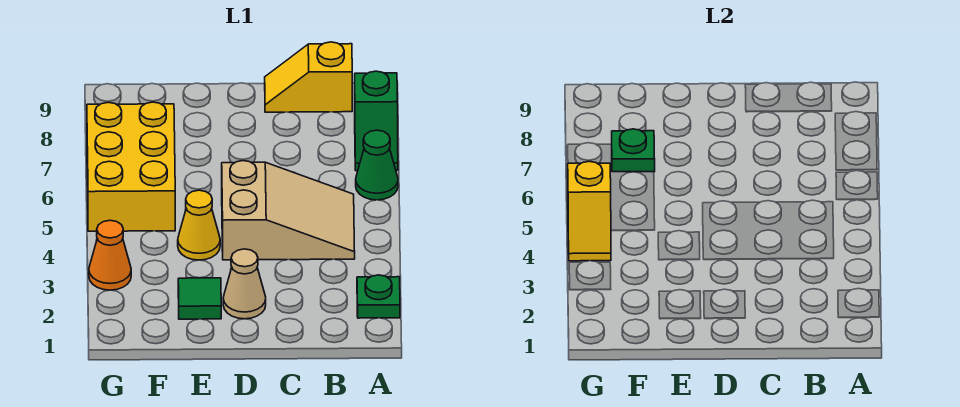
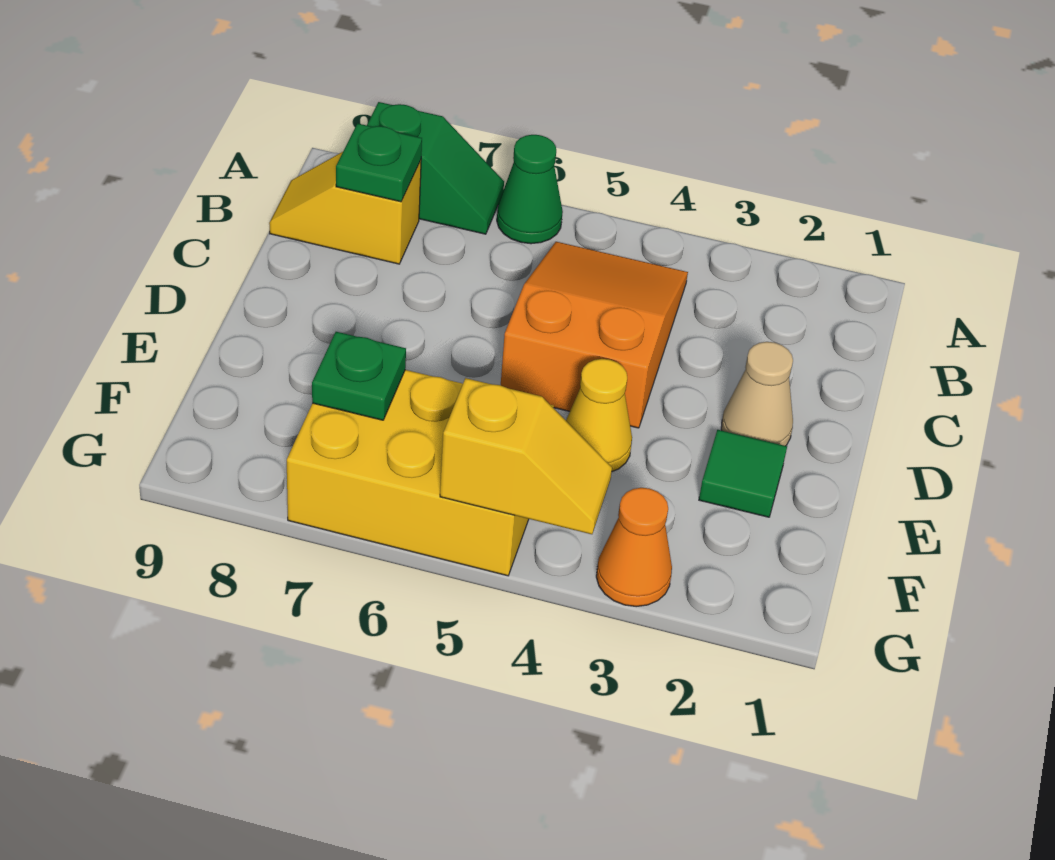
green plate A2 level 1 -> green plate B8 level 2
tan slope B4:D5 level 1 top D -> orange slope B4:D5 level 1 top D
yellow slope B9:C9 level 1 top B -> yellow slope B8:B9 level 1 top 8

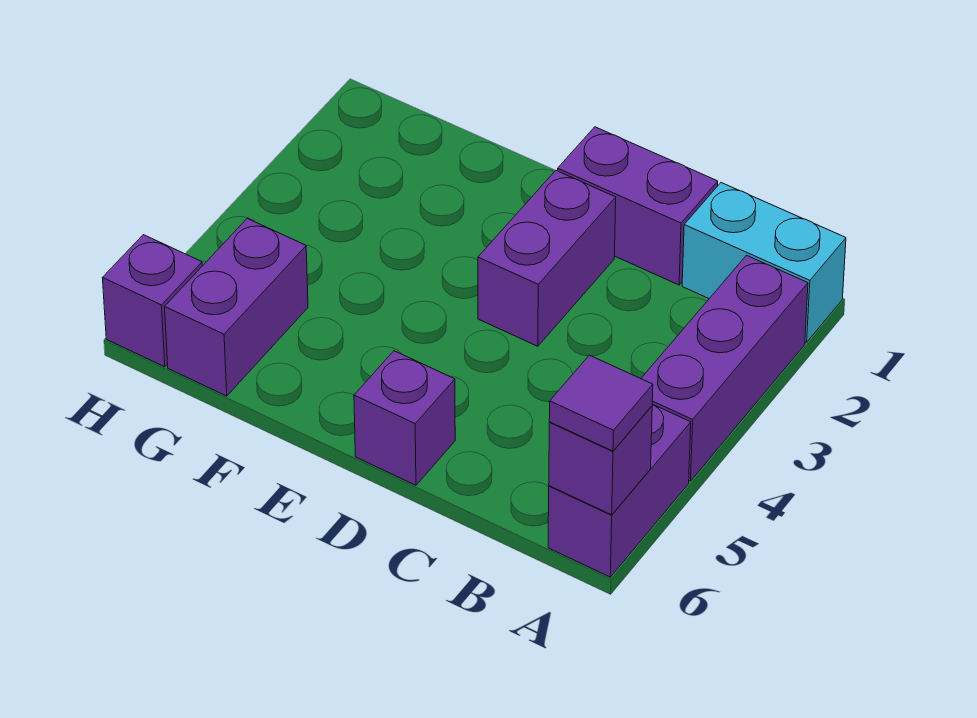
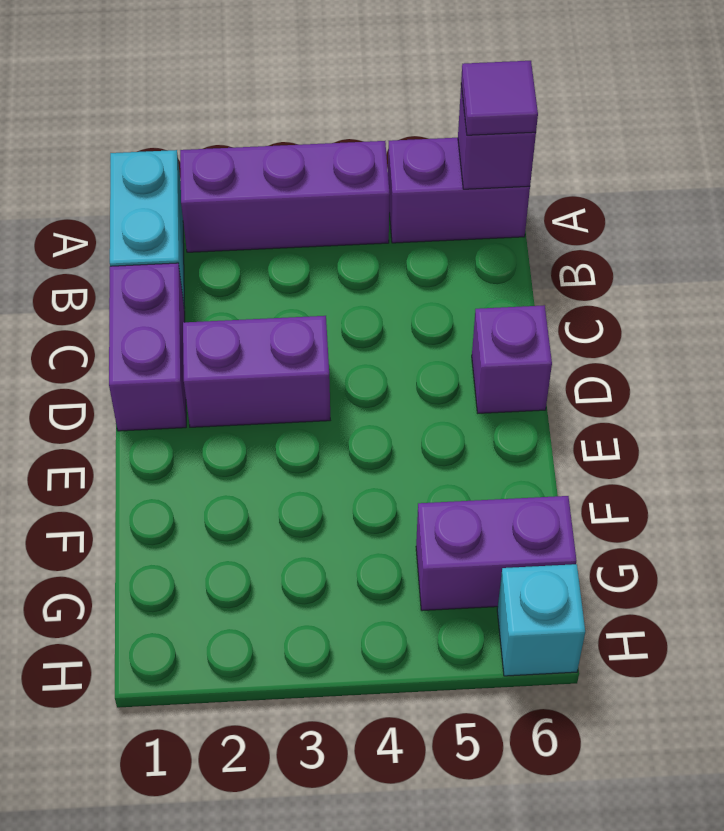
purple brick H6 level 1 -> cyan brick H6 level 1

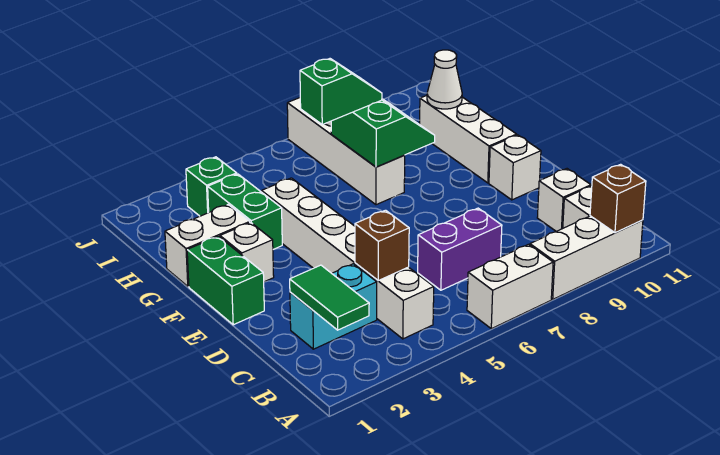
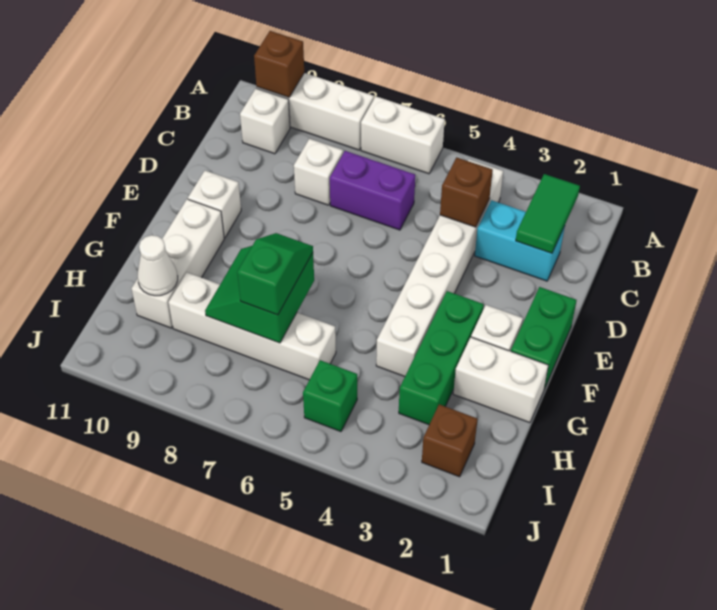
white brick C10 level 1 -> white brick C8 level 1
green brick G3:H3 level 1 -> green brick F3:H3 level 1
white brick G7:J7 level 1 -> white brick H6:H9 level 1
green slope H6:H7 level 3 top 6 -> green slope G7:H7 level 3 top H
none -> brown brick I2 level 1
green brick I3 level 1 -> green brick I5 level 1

———

Read the lines above. Gather those in which the string "white" is found.

> _Answer section_:
white brick C10 level 1 -> white brick C8 level 1
white brick G7:J7 level 1 -> white brick H6:H9 level 1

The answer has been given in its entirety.